**DATA TO USE:**

>>>

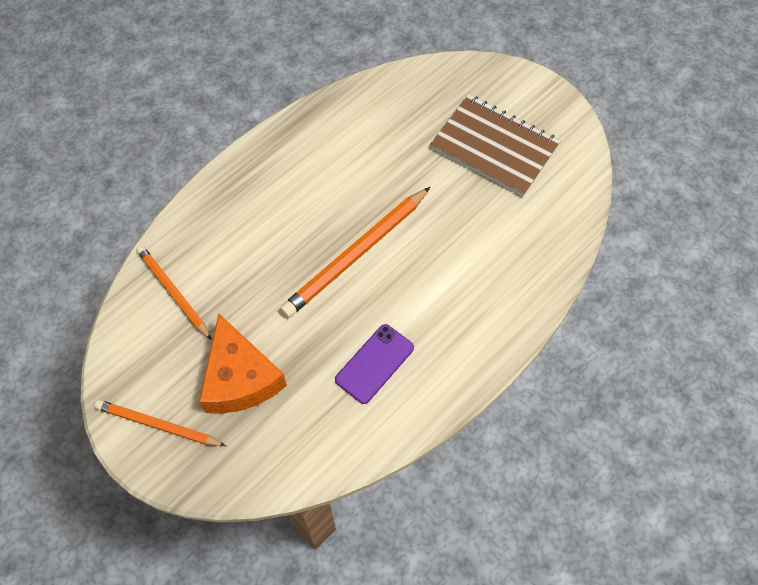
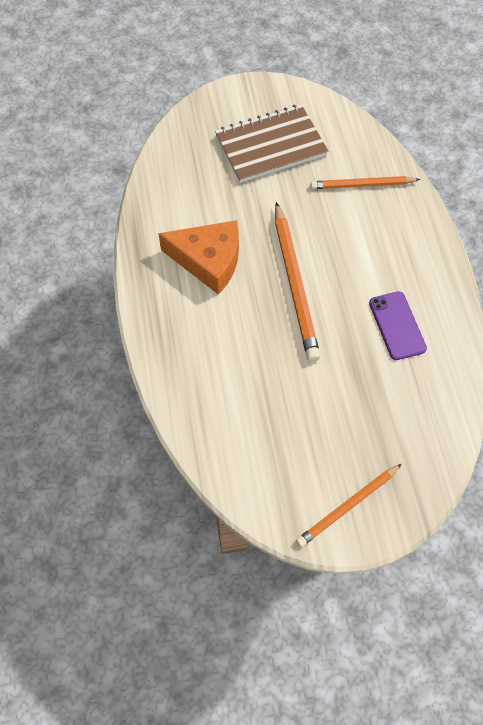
camera: 55 degrees left, 0 degrees up
orange pencil [136,245,212,340] -> orange pencil moved to [310,176,420,189]
orange cheese [199,314,287,414] -> orange cheese moved to [158,220,239,295]

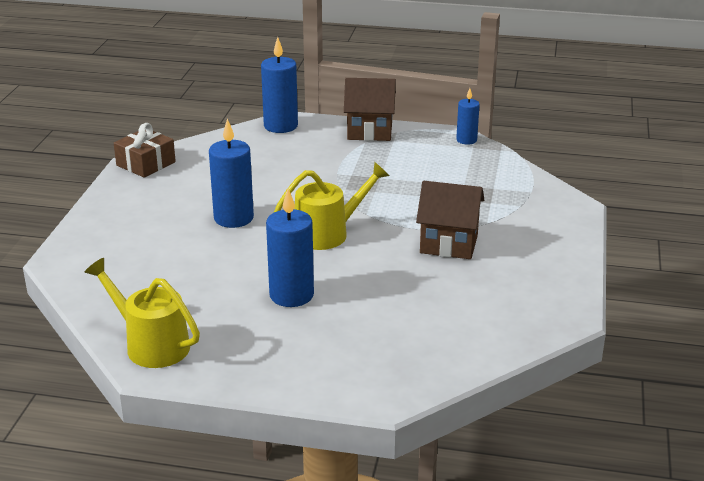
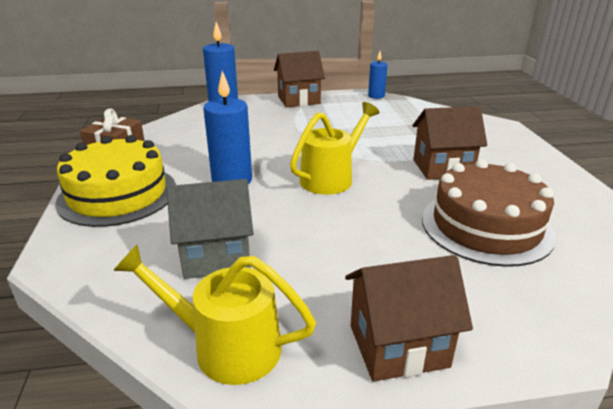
camera: 20 degrees left, 0 degrees up
blue candle [266,189,314,307] -> none
none -> yellow cake [56,135,176,227]
none -> grey house [167,179,254,279]
none -> brown house [345,255,473,382]
none -> brown cake [422,159,556,267]

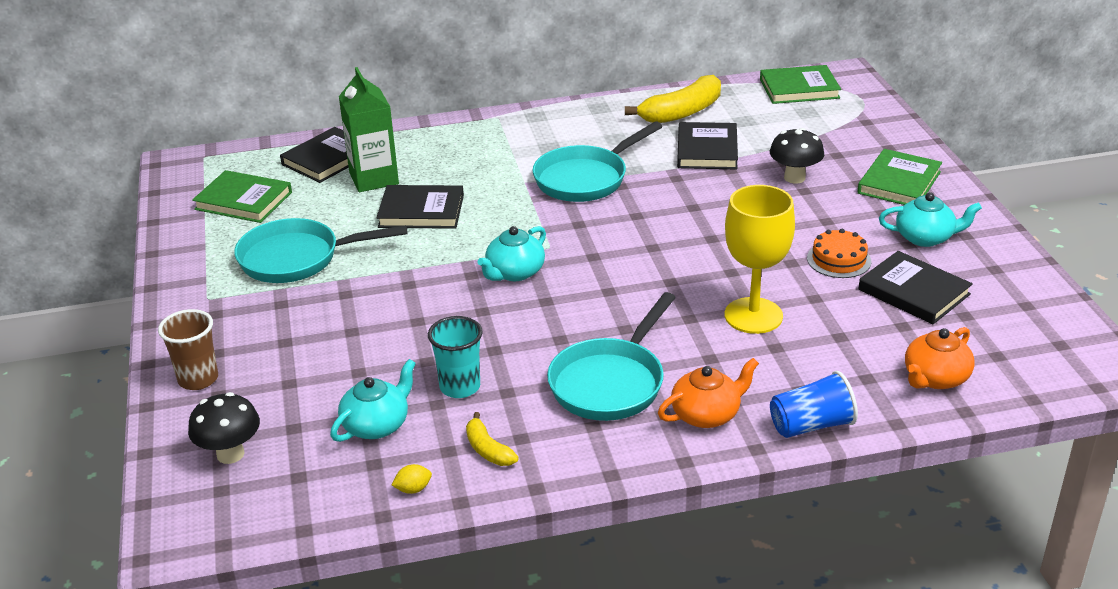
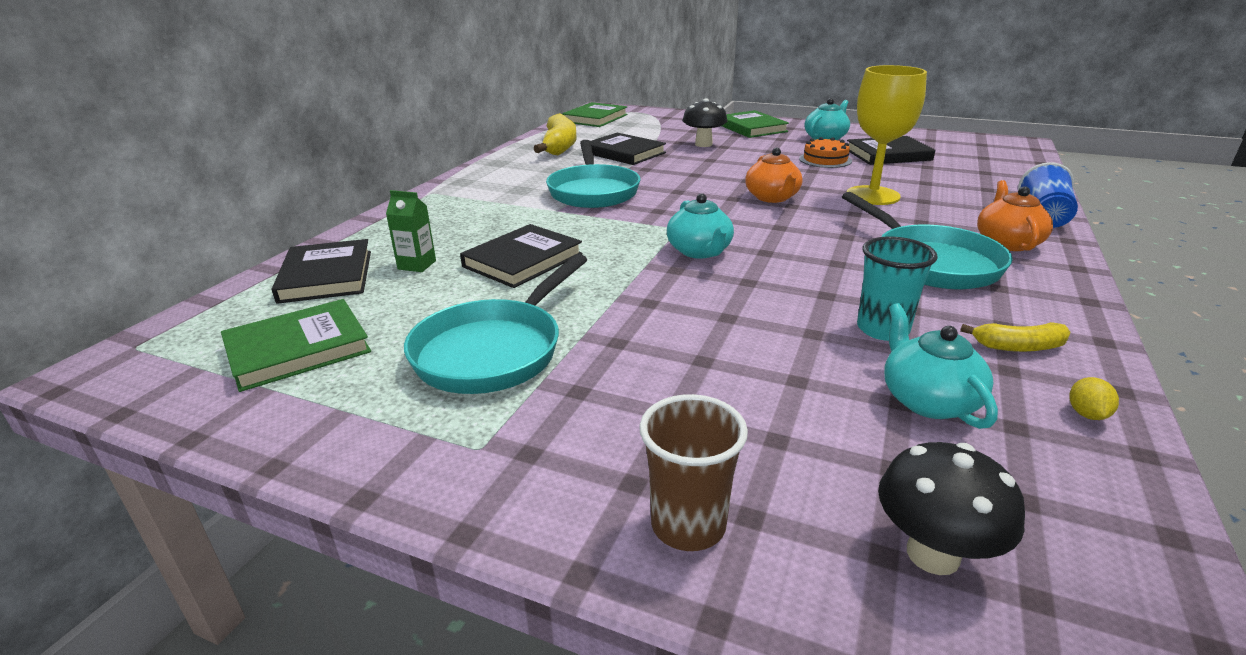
camera: 55 degrees left, 5 degrees down
green carton [339,67,399,192] -> green carton [386,190,436,272], size x0.53
orange teapot [905,327,975,389] -> orange teapot moved to [745,147,803,203]

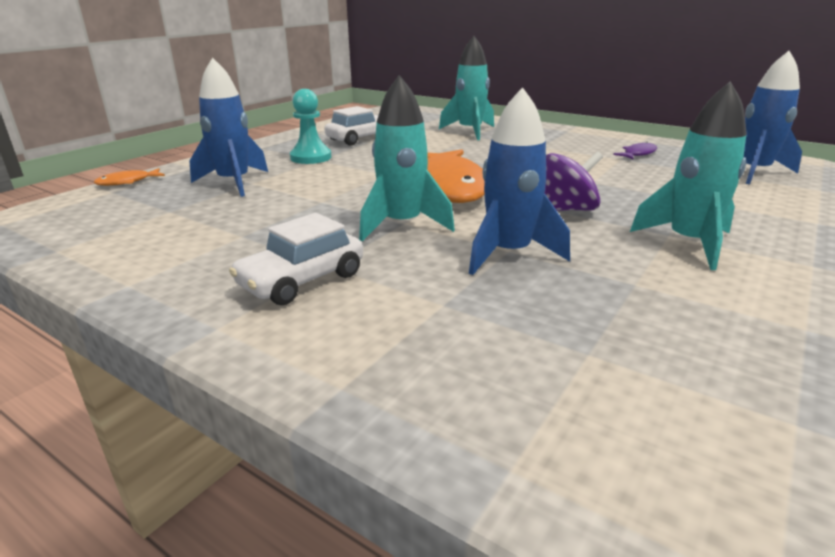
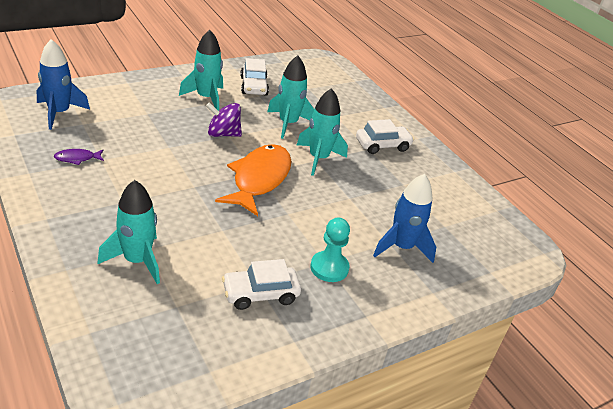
camera: 160 degrees left, 10 degrees up
orange fish [94,168,165,186] -> none
blue rocket [469,87,570,275] -> turquoise rocket [267,55,314,139]
none -> white car [240,58,269,96]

<<<

**WHAT IS BEING ASKED:** Reproduce the material word for word, but without its images.

**ANSWER FOR THE TASK:**
camera: 55 degrees left, 0 degrees up
orange pencil [136,245,212,340] -> orange pencil moved to [310,176,420,189]
orange cheese [199,314,287,414] -> orange cheese moved to [158,220,239,295]

camera: 20 degrees left, 0 degrees up
blue candle [266,189,314,307] -> none
none -> yellow cake [56,135,176,227]
none -> grey house [167,179,254,279]
none -> brown house [345,255,473,382]
none -> brown cake [422,159,556,267]

camera: 55 degrees left, 5 degrees down
green carton [339,67,399,192] -> green carton [386,190,436,272], size x0.53
orange teapot [905,327,975,389] -> orange teapot moved to [745,147,803,203]

camera: 160 degrees left, 10 degrees up
orange fish [94,168,165,186] -> none
blue rocket [469,87,570,275] -> turquoise rocket [267,55,314,139]
none -> white car [240,58,269,96]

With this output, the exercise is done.